• [Aim of the exercise]:
The task calls for every entry to be printed word for word, without the images.
──────── Exercise material ────────
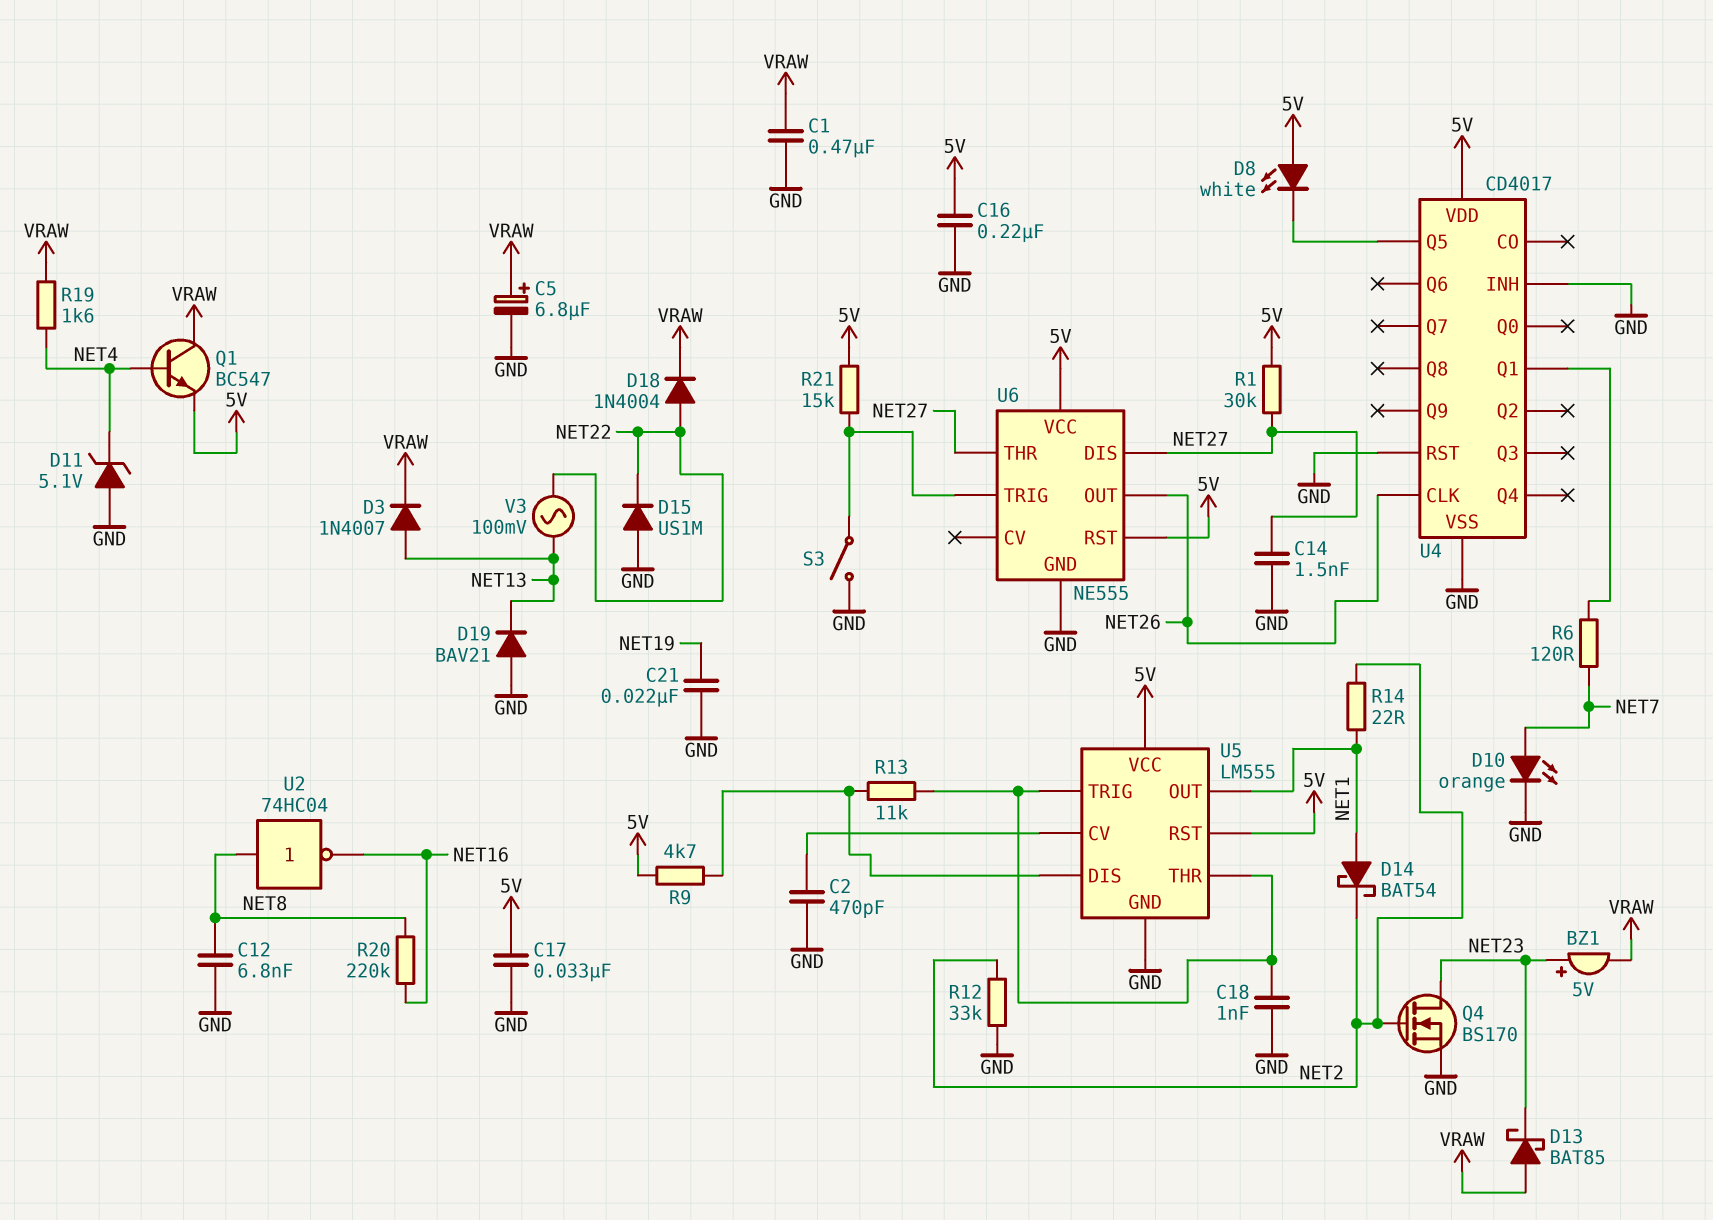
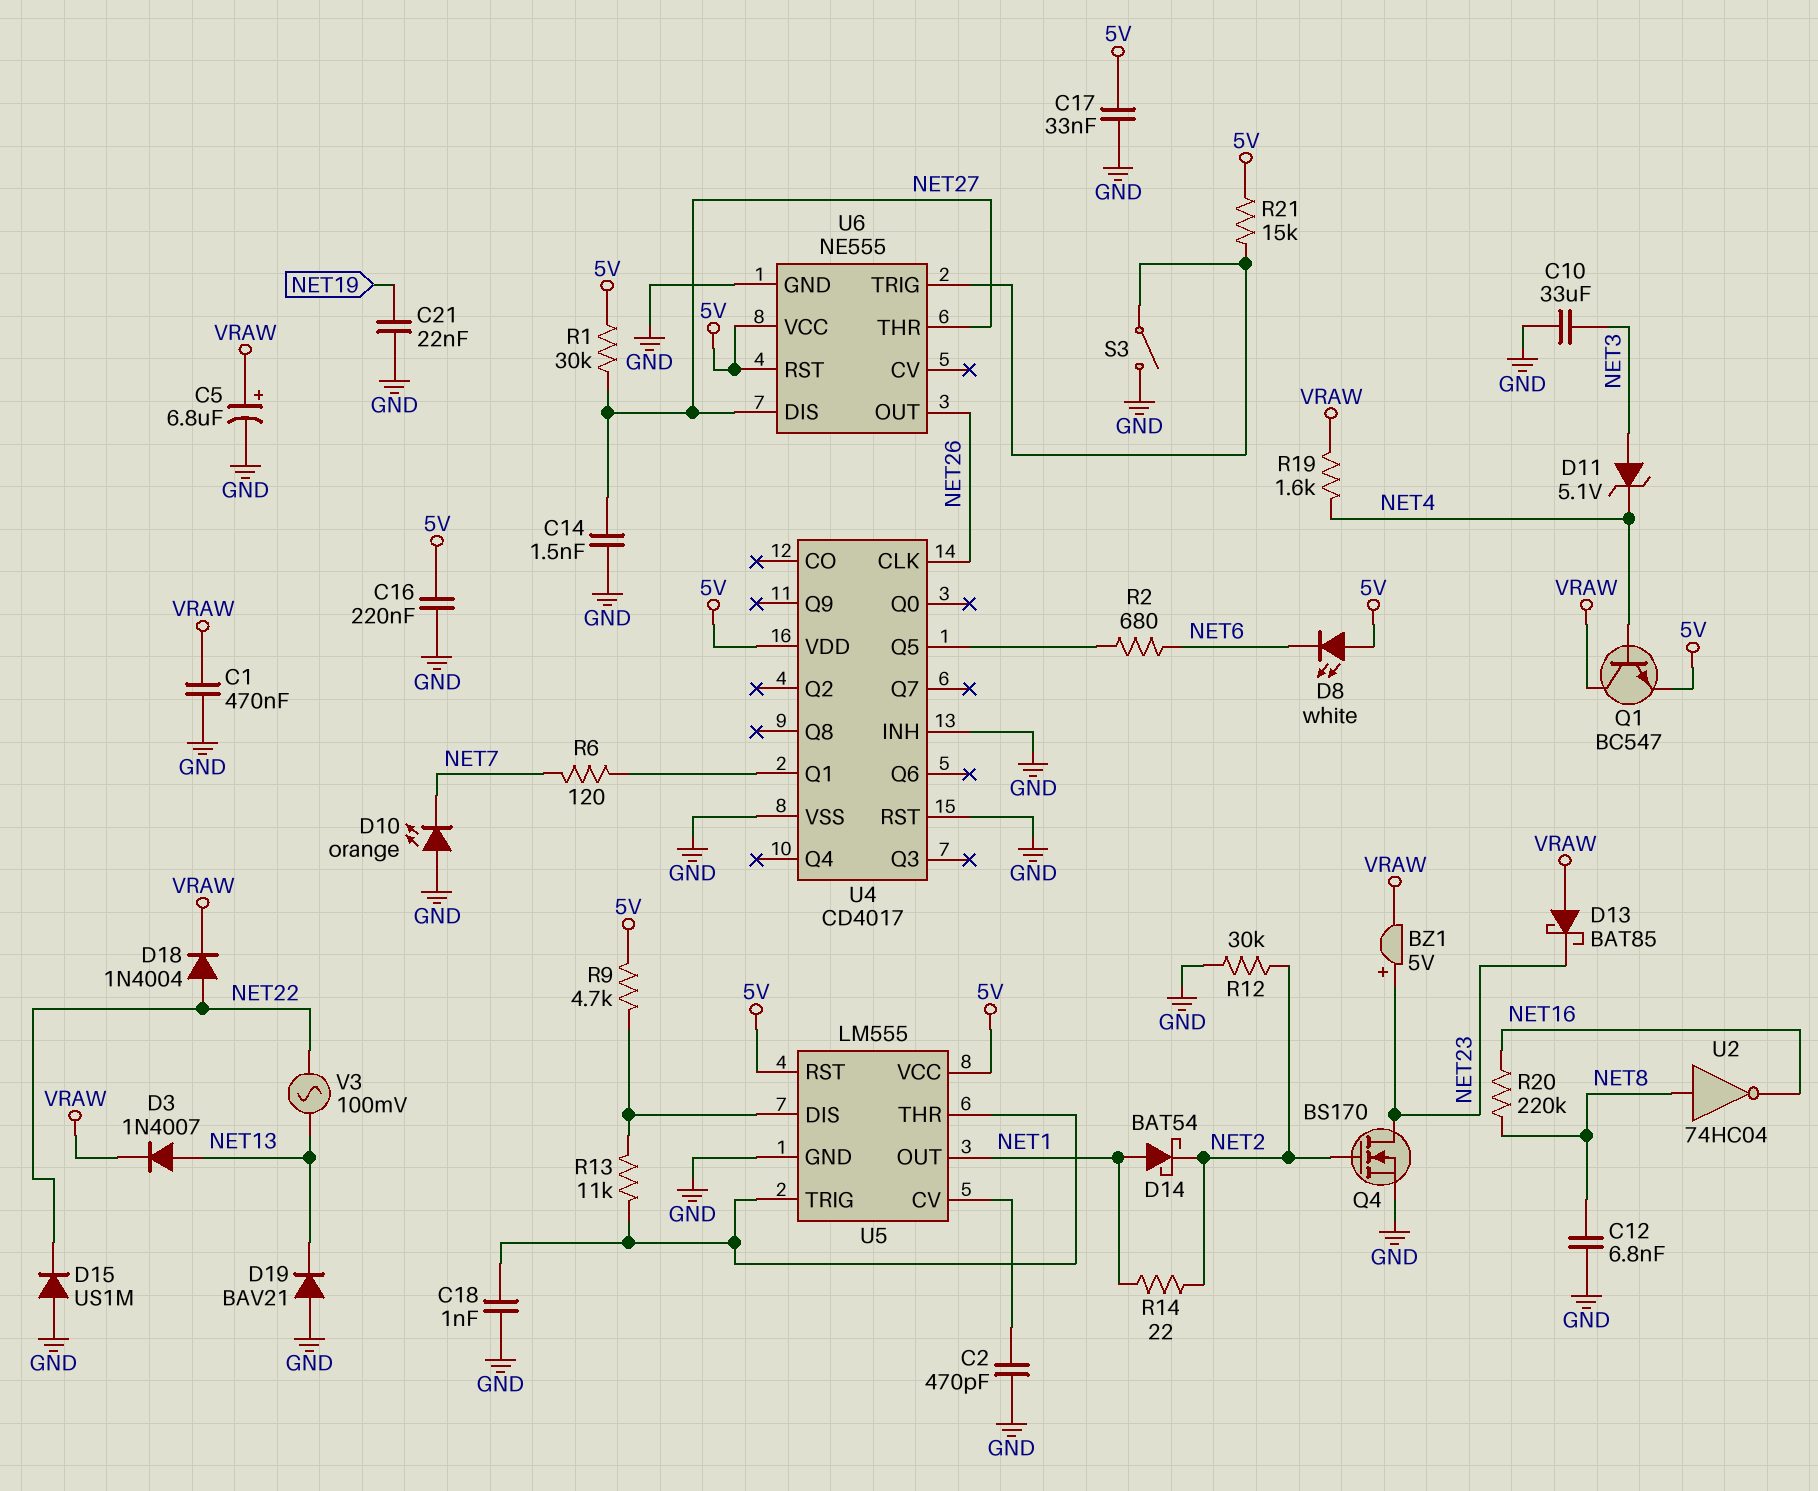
C10: none -> 33uF (GND, NET3)
D8: LED white (A 5V, K U4/Q5) -> LED white (A 5V, K NET6)
D10: LED orange (A NET7, K GND) -> LED orange (A GND, K NET7)
D11: zener 5.1V (A GND, K NET4) -> zener 5.1V (A NET3, K NET4)
R2: none -> 680 (NET6, U4/Q5)
R12: 33k (GND, NET2) -> 30k (GND, NET2)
────────
• [Solution]:
C10: none -> 33uF (GND, NET3)
D8: LED white (A 5V, K U4/Q5) -> LED white (A 5V, K NET6)
D10: LED orange (A NET7, K GND) -> LED orange (A GND, K NET7)
D11: zener 5.1V (A GND, K NET4) -> zener 5.1V (A NET3, K NET4)
R2: none -> 680 (NET6, U4/Q5)
R12: 33k (GND, NET2) -> 30k (GND, NET2)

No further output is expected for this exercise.